• Task objective:
Please repeat every entry that follows, keeping each one exactly the same.

(Coordinate-based object records)
□ □ □

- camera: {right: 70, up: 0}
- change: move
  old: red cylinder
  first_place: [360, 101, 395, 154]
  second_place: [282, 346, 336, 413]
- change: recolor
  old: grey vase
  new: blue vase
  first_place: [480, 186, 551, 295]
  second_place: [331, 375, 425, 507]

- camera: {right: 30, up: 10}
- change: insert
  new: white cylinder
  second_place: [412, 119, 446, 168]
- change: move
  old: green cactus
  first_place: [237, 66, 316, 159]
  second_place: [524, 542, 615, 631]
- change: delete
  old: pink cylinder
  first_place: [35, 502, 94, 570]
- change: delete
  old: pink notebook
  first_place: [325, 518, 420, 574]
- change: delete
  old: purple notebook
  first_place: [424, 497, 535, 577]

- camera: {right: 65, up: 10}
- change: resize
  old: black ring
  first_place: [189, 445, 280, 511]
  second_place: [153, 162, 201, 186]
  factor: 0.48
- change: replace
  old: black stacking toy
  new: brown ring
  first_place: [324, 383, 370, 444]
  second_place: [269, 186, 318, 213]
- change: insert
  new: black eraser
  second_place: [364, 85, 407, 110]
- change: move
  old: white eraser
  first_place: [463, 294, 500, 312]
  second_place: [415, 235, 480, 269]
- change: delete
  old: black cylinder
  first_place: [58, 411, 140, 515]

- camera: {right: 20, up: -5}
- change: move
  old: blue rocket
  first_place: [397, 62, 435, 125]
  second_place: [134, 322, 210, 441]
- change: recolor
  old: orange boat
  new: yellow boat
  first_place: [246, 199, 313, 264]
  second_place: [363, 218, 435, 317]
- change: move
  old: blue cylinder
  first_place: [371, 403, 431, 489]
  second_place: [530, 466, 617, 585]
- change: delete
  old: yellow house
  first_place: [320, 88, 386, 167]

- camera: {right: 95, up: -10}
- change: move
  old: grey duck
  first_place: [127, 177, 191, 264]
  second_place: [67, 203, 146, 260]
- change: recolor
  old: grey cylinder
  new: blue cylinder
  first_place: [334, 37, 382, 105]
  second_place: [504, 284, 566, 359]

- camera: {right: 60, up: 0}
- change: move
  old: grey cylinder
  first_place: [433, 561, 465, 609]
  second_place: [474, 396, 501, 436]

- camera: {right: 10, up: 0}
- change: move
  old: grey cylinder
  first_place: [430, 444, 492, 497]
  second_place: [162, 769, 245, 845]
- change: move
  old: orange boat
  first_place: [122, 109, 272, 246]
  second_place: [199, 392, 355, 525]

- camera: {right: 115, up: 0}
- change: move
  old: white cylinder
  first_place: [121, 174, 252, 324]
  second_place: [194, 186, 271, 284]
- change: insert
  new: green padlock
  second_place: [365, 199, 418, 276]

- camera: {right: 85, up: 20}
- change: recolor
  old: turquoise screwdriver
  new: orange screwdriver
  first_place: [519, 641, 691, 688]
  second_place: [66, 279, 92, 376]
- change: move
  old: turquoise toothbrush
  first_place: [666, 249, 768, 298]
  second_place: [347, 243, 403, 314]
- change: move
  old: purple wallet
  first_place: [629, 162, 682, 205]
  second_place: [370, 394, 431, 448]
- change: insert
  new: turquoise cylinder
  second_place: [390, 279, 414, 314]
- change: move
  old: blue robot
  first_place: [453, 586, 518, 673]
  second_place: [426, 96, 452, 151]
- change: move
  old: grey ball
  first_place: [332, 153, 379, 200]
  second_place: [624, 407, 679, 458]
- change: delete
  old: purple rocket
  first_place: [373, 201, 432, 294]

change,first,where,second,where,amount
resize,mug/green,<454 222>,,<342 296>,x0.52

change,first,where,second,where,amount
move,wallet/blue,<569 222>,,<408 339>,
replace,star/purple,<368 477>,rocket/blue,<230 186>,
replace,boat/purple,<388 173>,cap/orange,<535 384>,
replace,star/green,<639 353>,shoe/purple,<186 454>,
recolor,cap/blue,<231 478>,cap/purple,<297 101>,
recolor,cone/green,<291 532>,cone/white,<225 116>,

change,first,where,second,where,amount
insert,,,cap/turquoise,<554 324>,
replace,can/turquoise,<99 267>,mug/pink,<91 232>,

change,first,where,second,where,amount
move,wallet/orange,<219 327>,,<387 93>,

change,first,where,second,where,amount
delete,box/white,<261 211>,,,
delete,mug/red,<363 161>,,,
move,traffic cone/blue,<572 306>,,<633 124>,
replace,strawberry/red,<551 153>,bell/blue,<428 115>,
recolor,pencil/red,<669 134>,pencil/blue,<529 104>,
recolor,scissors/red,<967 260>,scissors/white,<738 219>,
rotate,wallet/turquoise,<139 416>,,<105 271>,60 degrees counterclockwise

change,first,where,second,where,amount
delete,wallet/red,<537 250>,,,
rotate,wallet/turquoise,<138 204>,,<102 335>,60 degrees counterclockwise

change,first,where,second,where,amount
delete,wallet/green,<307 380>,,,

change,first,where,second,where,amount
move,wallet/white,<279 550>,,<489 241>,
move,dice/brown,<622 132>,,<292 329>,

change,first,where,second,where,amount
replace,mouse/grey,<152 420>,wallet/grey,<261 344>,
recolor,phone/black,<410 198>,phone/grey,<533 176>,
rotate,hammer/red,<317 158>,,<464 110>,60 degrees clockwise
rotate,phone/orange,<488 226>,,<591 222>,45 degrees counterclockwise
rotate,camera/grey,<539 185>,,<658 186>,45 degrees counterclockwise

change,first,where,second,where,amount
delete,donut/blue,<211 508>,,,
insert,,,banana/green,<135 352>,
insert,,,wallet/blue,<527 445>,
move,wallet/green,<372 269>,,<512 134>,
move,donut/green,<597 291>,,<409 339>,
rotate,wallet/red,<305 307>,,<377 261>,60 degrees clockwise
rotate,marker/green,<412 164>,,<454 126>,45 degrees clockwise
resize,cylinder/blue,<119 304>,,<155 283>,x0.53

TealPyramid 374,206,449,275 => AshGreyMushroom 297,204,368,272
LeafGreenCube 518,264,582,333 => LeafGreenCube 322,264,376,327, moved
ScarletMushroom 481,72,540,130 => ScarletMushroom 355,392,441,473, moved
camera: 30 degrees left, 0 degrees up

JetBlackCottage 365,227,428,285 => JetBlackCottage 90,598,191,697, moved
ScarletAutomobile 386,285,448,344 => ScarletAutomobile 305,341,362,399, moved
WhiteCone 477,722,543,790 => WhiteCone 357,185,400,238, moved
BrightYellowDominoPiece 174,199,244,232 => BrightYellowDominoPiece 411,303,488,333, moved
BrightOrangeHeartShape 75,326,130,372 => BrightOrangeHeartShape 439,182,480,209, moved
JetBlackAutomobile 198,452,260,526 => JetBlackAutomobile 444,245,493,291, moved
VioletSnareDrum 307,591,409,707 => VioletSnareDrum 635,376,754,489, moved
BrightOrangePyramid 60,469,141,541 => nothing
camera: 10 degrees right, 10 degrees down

□ □ □

• Output of the task:
- camera: {right: 70, up: 0}
- change: move
  old: red cylinder
  first_place: [360, 101, 395, 154]
  second_place: [282, 346, 336, 413]
- change: recolor
  old: grey vase
  new: blue vase
  first_place: [480, 186, 551, 295]
  second_place: [331, 375, 425, 507]

- camera: {right: 30, up: 10}
- change: insert
  new: white cylinder
  second_place: [412, 119, 446, 168]
- change: move
  old: green cactus
  first_place: [237, 66, 316, 159]
  second_place: [524, 542, 615, 631]
- change: delete
  old: pink cylinder
  first_place: [35, 502, 94, 570]
- change: delete
  old: pink notebook
  first_place: [325, 518, 420, 574]
- change: delete
  old: purple notebook
  first_place: [424, 497, 535, 577]

- camera: {right: 65, up: 10}
- change: resize
  old: black ring
  first_place: [189, 445, 280, 511]
  second_place: [153, 162, 201, 186]
  factor: 0.48
- change: replace
  old: black stacking toy
  new: brown ring
  first_place: [324, 383, 370, 444]
  second_place: [269, 186, 318, 213]
- change: insert
  new: black eraser
  second_place: [364, 85, 407, 110]
- change: move
  old: white eraser
  first_place: [463, 294, 500, 312]
  second_place: [415, 235, 480, 269]
- change: delete
  old: black cylinder
  first_place: [58, 411, 140, 515]

- camera: {right: 20, up: -5}
- change: move
  old: blue rocket
  first_place: [397, 62, 435, 125]
  second_place: [134, 322, 210, 441]
- change: recolor
  old: orange boat
  new: yellow boat
  first_place: [246, 199, 313, 264]
  second_place: [363, 218, 435, 317]
- change: move
  old: blue cylinder
  first_place: [371, 403, 431, 489]
  second_place: [530, 466, 617, 585]
- change: delete
  old: yellow house
  first_place: [320, 88, 386, 167]

- camera: {right: 95, up: -10}
- change: move
  old: grey duck
  first_place: [127, 177, 191, 264]
  second_place: [67, 203, 146, 260]
- change: recolor
  old: grey cylinder
  new: blue cylinder
  first_place: [334, 37, 382, 105]
  second_place: [504, 284, 566, 359]

- camera: {right: 60, up: 0}
- change: move
  old: grey cylinder
  first_place: [433, 561, 465, 609]
  second_place: [474, 396, 501, 436]

- camera: {right: 10, up: 0}
- change: move
  old: grey cylinder
  first_place: [430, 444, 492, 497]
  second_place: [162, 769, 245, 845]
- change: move
  old: orange boat
  first_place: [122, 109, 272, 246]
  second_place: [199, 392, 355, 525]

- camera: {right: 115, up: 0}
- change: move
  old: white cylinder
  first_place: [121, 174, 252, 324]
  second_place: [194, 186, 271, 284]
- change: insert
  new: green padlock
  second_place: [365, 199, 418, 276]

- camera: {right: 85, up: 20}
- change: recolor
  old: turquoise screwdriver
  new: orange screwdriver
  first_place: [519, 641, 691, 688]
  second_place: [66, 279, 92, 376]
- change: move
  old: turquoise toothbrush
  first_place: [666, 249, 768, 298]
  second_place: [347, 243, 403, 314]
- change: move
  old: purple wallet
  first_place: [629, 162, 682, 205]
  second_place: [370, 394, 431, 448]
- change: insert
  new: turquoise cylinder
  second_place: [390, 279, 414, 314]
- change: move
  old: blue robot
  first_place: [453, 586, 518, 673]
  second_place: [426, 96, 452, 151]
- change: move
  old: grey ball
  first_place: [332, 153, 379, 200]
  second_place: [624, 407, 679, 458]
- change: delete
  old: purple rocket
  first_place: [373, 201, 432, 294]

change,first,where,second,where,amount
resize,mug/green,<454 222>,,<342 296>,x0.52

change,first,where,second,where,amount
move,wallet/blue,<569 222>,,<408 339>,
replace,star/purple,<368 477>,rocket/blue,<230 186>,
replace,boat/purple,<388 173>,cap/orange,<535 384>,
replace,star/green,<639 353>,shoe/purple,<186 454>,
recolor,cap/blue,<231 478>,cap/purple,<297 101>,
recolor,cone/green,<291 532>,cone/white,<225 116>,

change,first,where,second,where,amount
insert,,,cap/turquoise,<554 324>,
replace,can/turquoise,<99 267>,mug/pink,<91 232>,

change,first,where,second,where,amount
move,wallet/orange,<219 327>,,<387 93>,

change,first,where,second,where,amount
delete,box/white,<261 211>,,,
delete,mug/red,<363 161>,,,
move,traffic cone/blue,<572 306>,,<633 124>,
replace,strawberry/red,<551 153>,bell/blue,<428 115>,
recolor,pencil/red,<669 134>,pencil/blue,<529 104>,
recolor,scissors/red,<967 260>,scissors/white,<738 219>,
rotate,wallet/turquoise,<139 416>,,<105 271>,60 degrees counterclockwise

change,first,where,second,where,amount
delete,wallet/red,<537 250>,,,
rotate,wallet/turquoise,<138 204>,,<102 335>,60 degrees counterclockwise

change,first,where,second,where,amount
delete,wallet/green,<307 380>,,,

change,first,where,second,where,amount
move,wallet/white,<279 550>,,<489 241>,
move,dice/brown,<622 132>,,<292 329>,

change,first,where,second,where,amount
replace,mouse/grey,<152 420>,wallet/grey,<261 344>,
recolor,phone/black,<410 198>,phone/grey,<533 176>,
rotate,hammer/red,<317 158>,,<464 110>,60 degrees clockwise
rotate,phone/orange,<488 226>,,<591 222>,45 degrees counterclockwise
rotate,camera/grey,<539 185>,,<658 186>,45 degrees counterclockwise

change,first,where,second,where,amount
delete,donut/blue,<211 508>,,,
insert,,,banana/green,<135 352>,
insert,,,wallet/blue,<527 445>,
move,wallet/green,<372 269>,,<512 134>,
move,donut/green,<597 291>,,<409 339>,
rotate,wallet/red,<305 307>,,<377 261>,60 degrees clockwise
rotate,marker/green,<412 164>,,<454 126>,45 degrees clockwise
resize,cylinder/blue,<119 304>,,<155 283>,x0.53

TealPyramid 374,206,449,275 => AshGreyMushroom 297,204,368,272
LeafGreenCube 518,264,582,333 => LeafGreenCube 322,264,376,327, moved
ScarletMushroom 481,72,540,130 => ScarletMushroom 355,392,441,473, moved
camera: 30 degrees left, 0 degrees up

JetBlackCottage 365,227,428,285 => JetBlackCottage 90,598,191,697, moved
ScarletAutomobile 386,285,448,344 => ScarletAutomobile 305,341,362,399, moved
WhiteCone 477,722,543,790 => WhiteCone 357,185,400,238, moved
BrightYellowDominoPiece 174,199,244,232 => BrightYellowDominoPiece 411,303,488,333, moved
BrightOrangeHeartShape 75,326,130,372 => BrightOrangeHeartShape 439,182,480,209, moved
JetBlackAutomobile 198,452,260,526 => JetBlackAutomobile 444,245,493,291, moved
VioletSnareDrum 307,591,409,707 => VioletSnareDrum 635,376,754,489, moved
BrightOrangePyramid 60,469,141,541 => nothing
camera: 10 degrees right, 10 degrees down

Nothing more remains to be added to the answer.